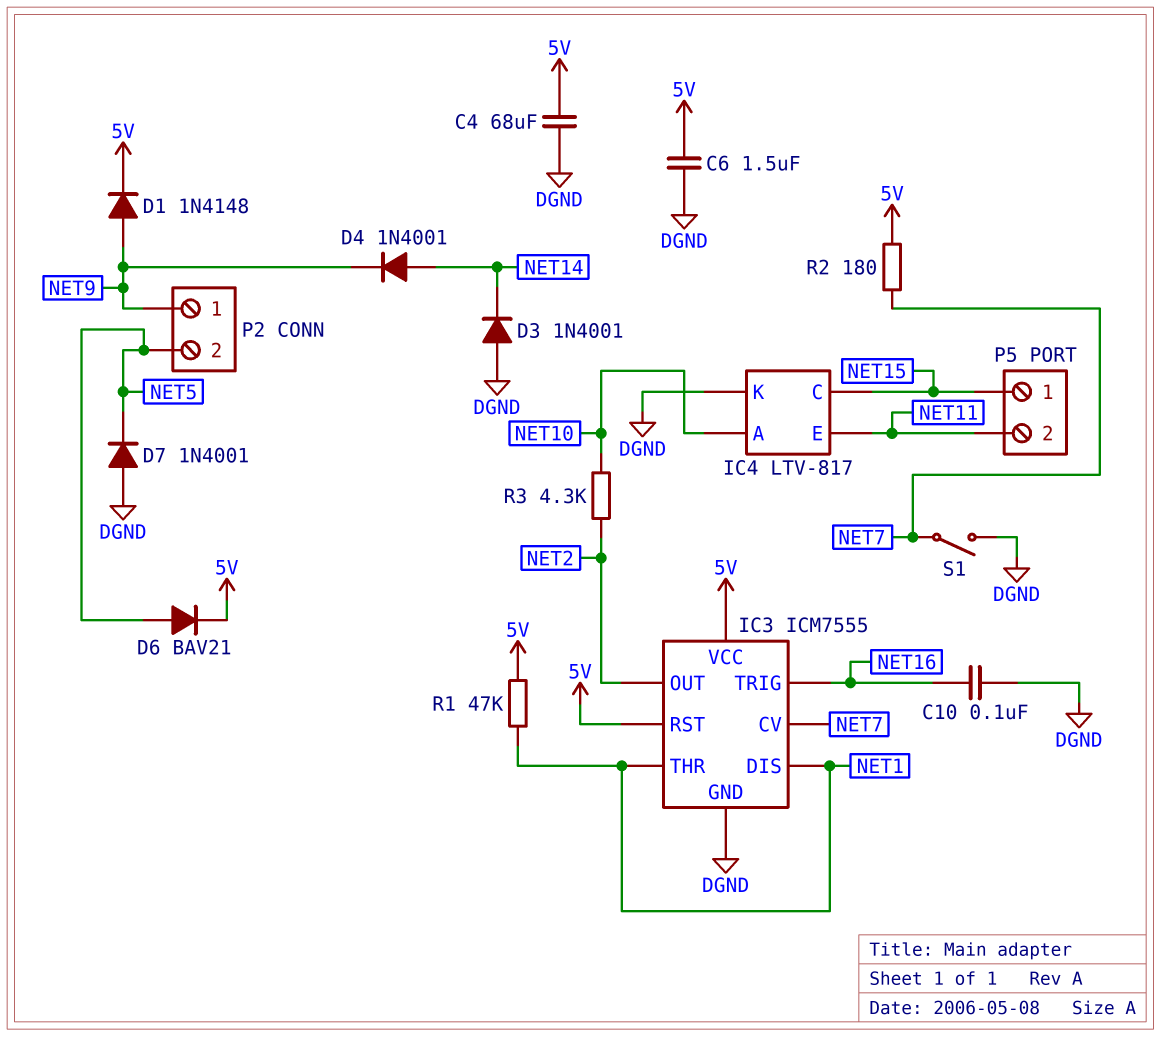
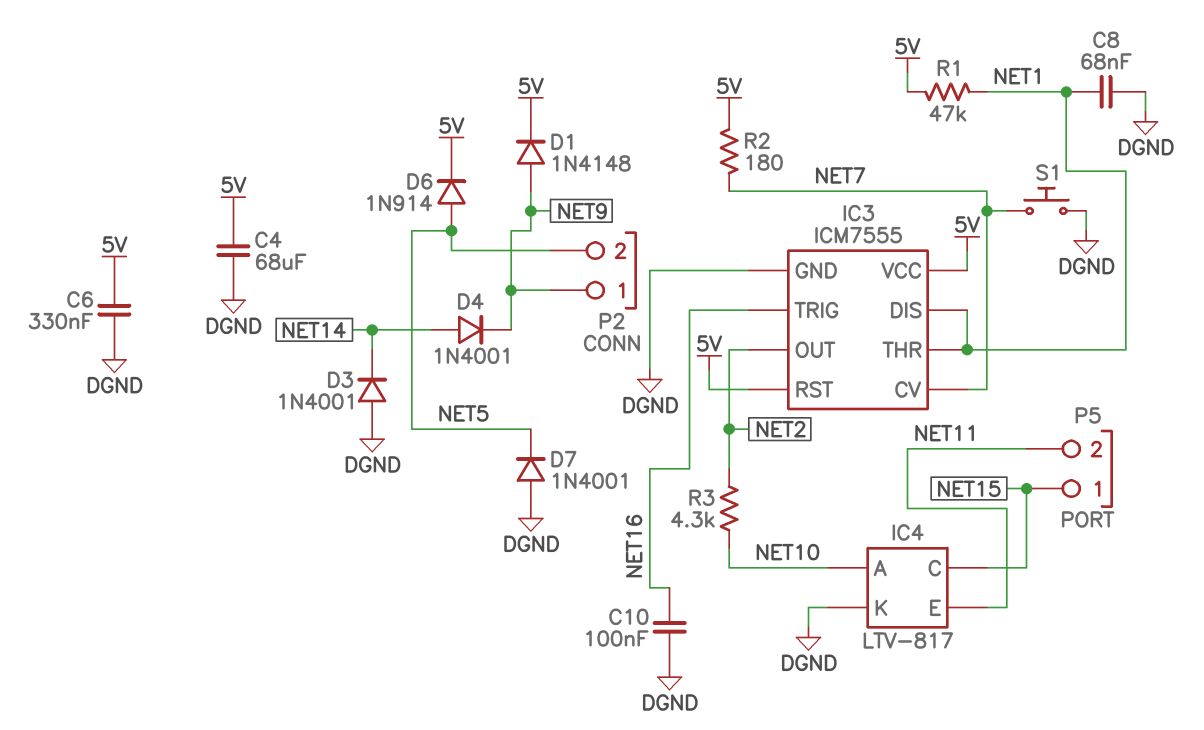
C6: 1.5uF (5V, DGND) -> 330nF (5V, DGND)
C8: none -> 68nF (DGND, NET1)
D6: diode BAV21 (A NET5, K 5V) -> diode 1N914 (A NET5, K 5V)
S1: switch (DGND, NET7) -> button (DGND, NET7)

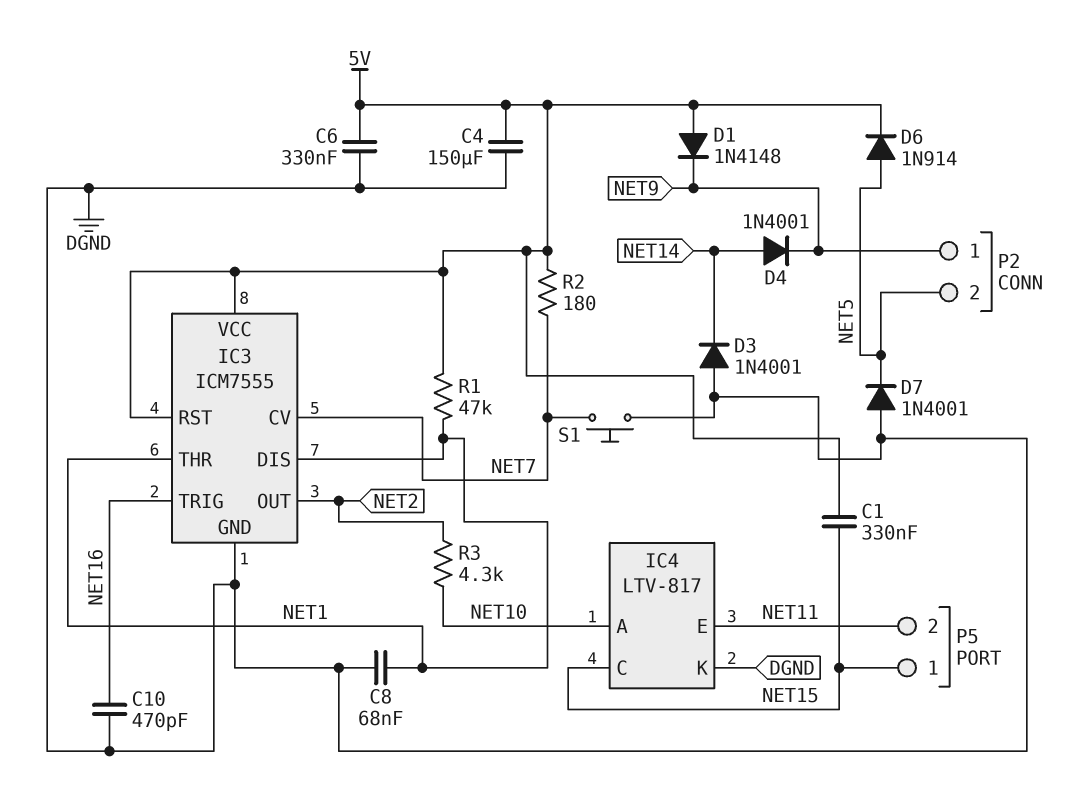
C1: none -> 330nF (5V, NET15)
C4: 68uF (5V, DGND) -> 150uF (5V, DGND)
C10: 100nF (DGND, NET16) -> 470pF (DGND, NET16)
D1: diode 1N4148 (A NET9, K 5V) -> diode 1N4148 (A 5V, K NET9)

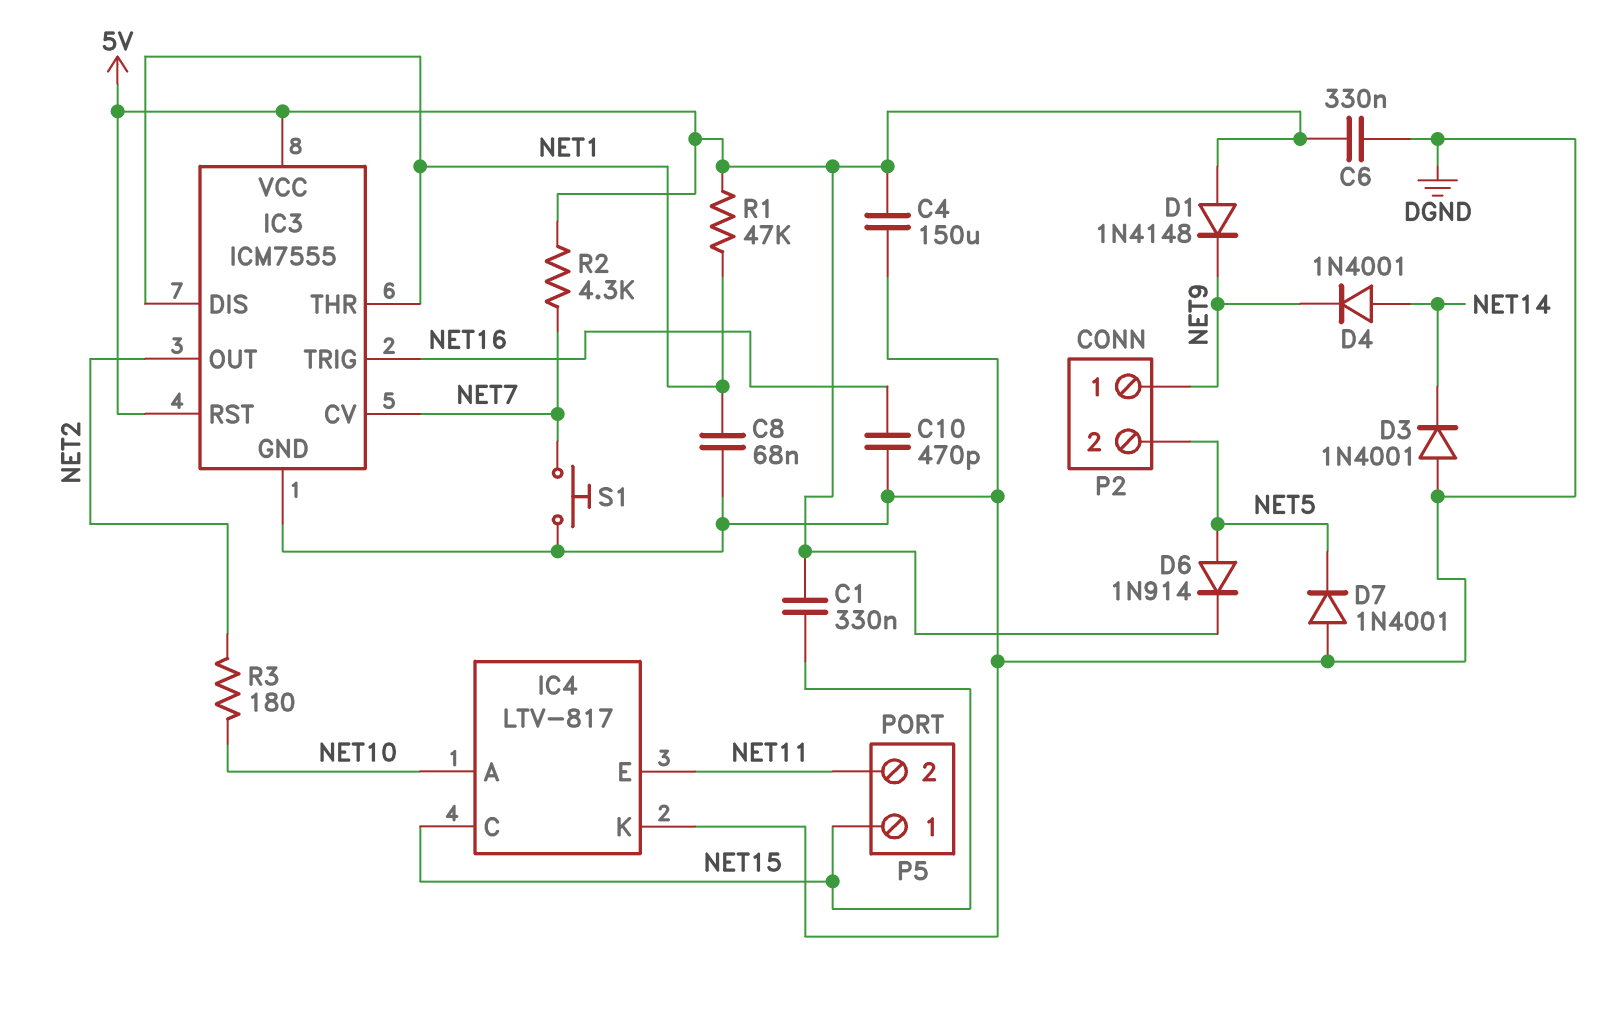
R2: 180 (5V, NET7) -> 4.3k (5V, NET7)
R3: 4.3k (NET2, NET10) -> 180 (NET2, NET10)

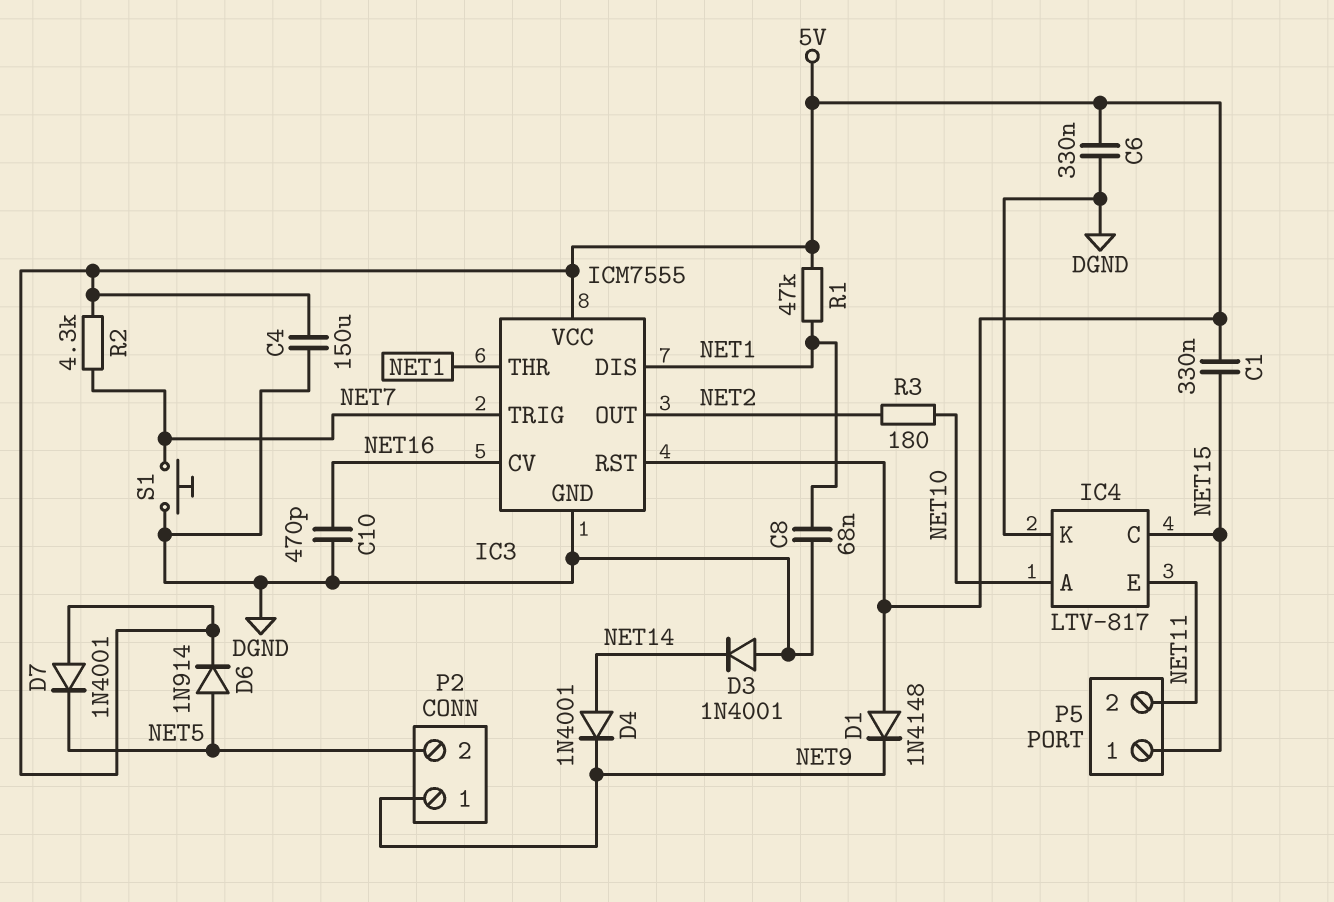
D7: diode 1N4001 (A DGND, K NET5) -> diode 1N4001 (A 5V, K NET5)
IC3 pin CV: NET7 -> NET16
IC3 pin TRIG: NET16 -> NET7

★ ★ ★ ★ ★

▶ _Exercise aim_:
Where the line with "C8: none -> 68nF (DGND, NET1)" appears in the entries above, begin there and restate every line to the end word for word, minus the pictures.

▶ _Result_:
C8: none -> 68nF (DGND, NET1)
D6: diode BAV21 (A NET5, K 5V) -> diode 1N914 (A NET5, K 5V)
S1: switch (DGND, NET7) -> button (DGND, NET7)

C1: none -> 330nF (5V, NET15)
C4: 68uF (5V, DGND) -> 150uF (5V, DGND)
C10: 100nF (DGND, NET16) -> 470pF (DGND, NET16)
D1: diode 1N4148 (A NET9, K 5V) -> diode 1N4148 (A 5V, K NET9)

R2: 180 (5V, NET7) -> 4.3k (5V, NET7)
R3: 4.3k (NET2, NET10) -> 180 (NET2, NET10)

D7: diode 1N4001 (A DGND, K NET5) -> diode 1N4001 (A 5V, K NET5)
IC3 pin CV: NET7 -> NET16
IC3 pin TRIG: NET16 -> NET7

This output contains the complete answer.